▶ [What this task involves]
Scan the entries below and extract each line with the word "grey" in it.

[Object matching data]
= = = = =

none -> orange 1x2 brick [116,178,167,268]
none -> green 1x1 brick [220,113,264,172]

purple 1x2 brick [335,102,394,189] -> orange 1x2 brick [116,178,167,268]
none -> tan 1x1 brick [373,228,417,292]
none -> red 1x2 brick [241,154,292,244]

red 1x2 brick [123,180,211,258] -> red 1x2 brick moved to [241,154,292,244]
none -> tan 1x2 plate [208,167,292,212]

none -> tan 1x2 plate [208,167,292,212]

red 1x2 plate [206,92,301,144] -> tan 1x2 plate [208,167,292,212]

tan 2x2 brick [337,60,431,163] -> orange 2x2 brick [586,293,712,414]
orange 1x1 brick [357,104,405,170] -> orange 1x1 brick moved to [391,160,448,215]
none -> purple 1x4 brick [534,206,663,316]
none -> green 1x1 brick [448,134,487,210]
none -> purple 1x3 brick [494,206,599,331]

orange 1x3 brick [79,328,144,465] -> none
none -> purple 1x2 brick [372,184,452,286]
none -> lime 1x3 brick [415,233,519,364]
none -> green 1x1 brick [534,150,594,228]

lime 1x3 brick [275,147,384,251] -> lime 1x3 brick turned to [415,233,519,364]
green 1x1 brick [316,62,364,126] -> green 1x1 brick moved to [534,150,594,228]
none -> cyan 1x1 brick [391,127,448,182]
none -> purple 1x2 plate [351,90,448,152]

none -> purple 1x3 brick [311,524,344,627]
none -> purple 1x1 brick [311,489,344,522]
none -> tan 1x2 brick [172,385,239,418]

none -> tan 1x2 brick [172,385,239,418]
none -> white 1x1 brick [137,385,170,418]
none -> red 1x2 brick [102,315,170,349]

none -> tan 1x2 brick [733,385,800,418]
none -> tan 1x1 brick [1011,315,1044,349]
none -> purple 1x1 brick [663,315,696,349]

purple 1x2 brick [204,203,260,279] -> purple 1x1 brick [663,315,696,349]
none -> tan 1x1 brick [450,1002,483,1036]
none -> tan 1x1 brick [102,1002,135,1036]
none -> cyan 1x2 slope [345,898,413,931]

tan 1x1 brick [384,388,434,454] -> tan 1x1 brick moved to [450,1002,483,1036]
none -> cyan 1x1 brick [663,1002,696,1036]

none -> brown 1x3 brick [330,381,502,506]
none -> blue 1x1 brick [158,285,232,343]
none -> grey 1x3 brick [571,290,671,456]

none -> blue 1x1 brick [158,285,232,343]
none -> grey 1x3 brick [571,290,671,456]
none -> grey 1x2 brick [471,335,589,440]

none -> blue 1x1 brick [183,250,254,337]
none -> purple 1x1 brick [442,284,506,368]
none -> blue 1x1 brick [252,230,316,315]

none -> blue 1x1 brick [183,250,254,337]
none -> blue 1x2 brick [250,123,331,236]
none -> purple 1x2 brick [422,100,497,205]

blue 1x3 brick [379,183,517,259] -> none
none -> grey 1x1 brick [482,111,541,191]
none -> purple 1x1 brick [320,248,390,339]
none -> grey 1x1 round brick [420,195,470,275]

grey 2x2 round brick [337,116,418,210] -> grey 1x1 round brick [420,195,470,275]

= = = = =

▶ [Answer box]
none -> grey 1x3 brick [571,290,671,456]
none -> grey 1x3 brick [571,290,671,456]
none -> grey 1x2 brick [471,335,589,440]
none -> grey 1x1 brick [482,111,541,191]
none -> grey 1x1 round brick [420,195,470,275]
grey 2x2 round brick [337,116,418,210] -> grey 1x1 round brick [420,195,470,275]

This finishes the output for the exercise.